Your instructions: Your answer should be the exact lines of the records, starting with the one containing "green rectangle: (312, 494)" and running to the end.

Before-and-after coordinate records

┄┄┄┄┄┄

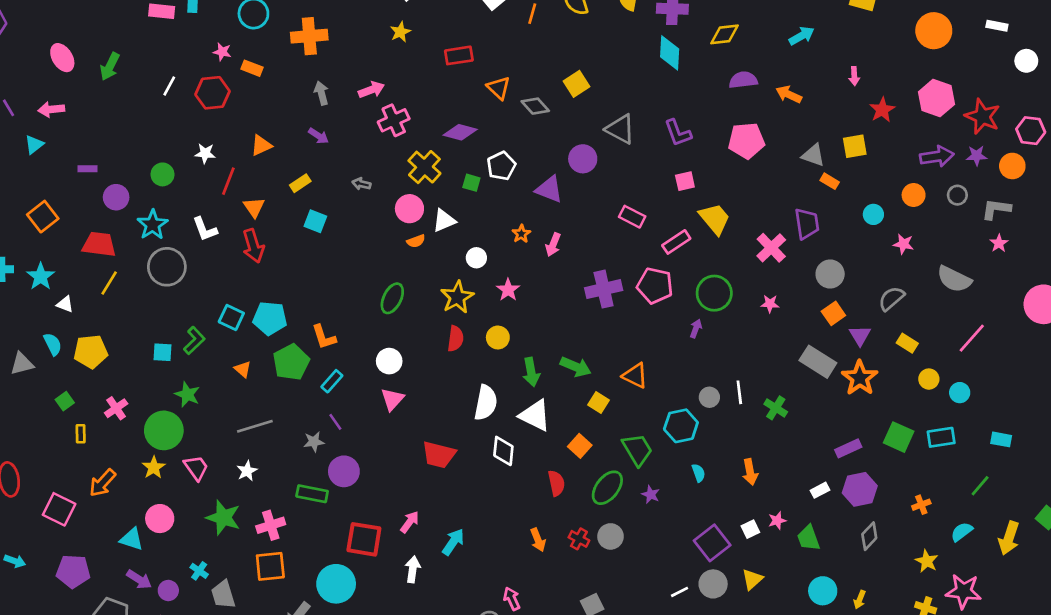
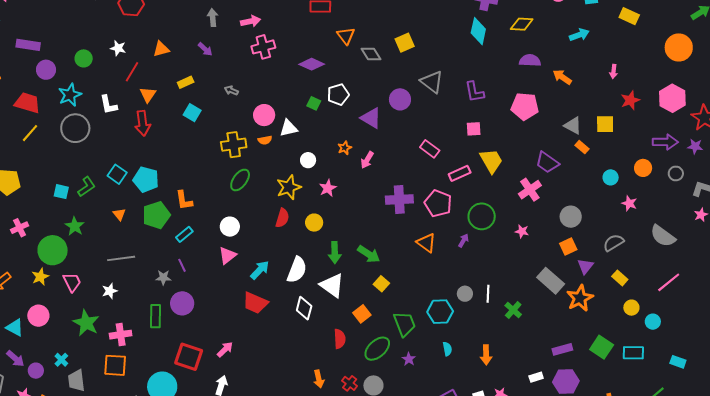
yellow cross: (424, 167) -> (234, 145), moved, turned 30
purple rectangle: (87, 169) -> (28, 45), size x1.6
purple trapezoid: (807, 224) -> (547, 162), moved, turned 125
orange triangle: (635, 376) -> (426, 243), moved
green rectangle: (312, 494) -> (156, 316), turned 70
cyan arrow: (453, 542) -> (260, 270), moved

┄┄┄┄┄┄

Completed task:
green rectangle: (312, 494) -> (156, 316), turned 70
cyan arrow: (453, 542) -> (260, 270), moved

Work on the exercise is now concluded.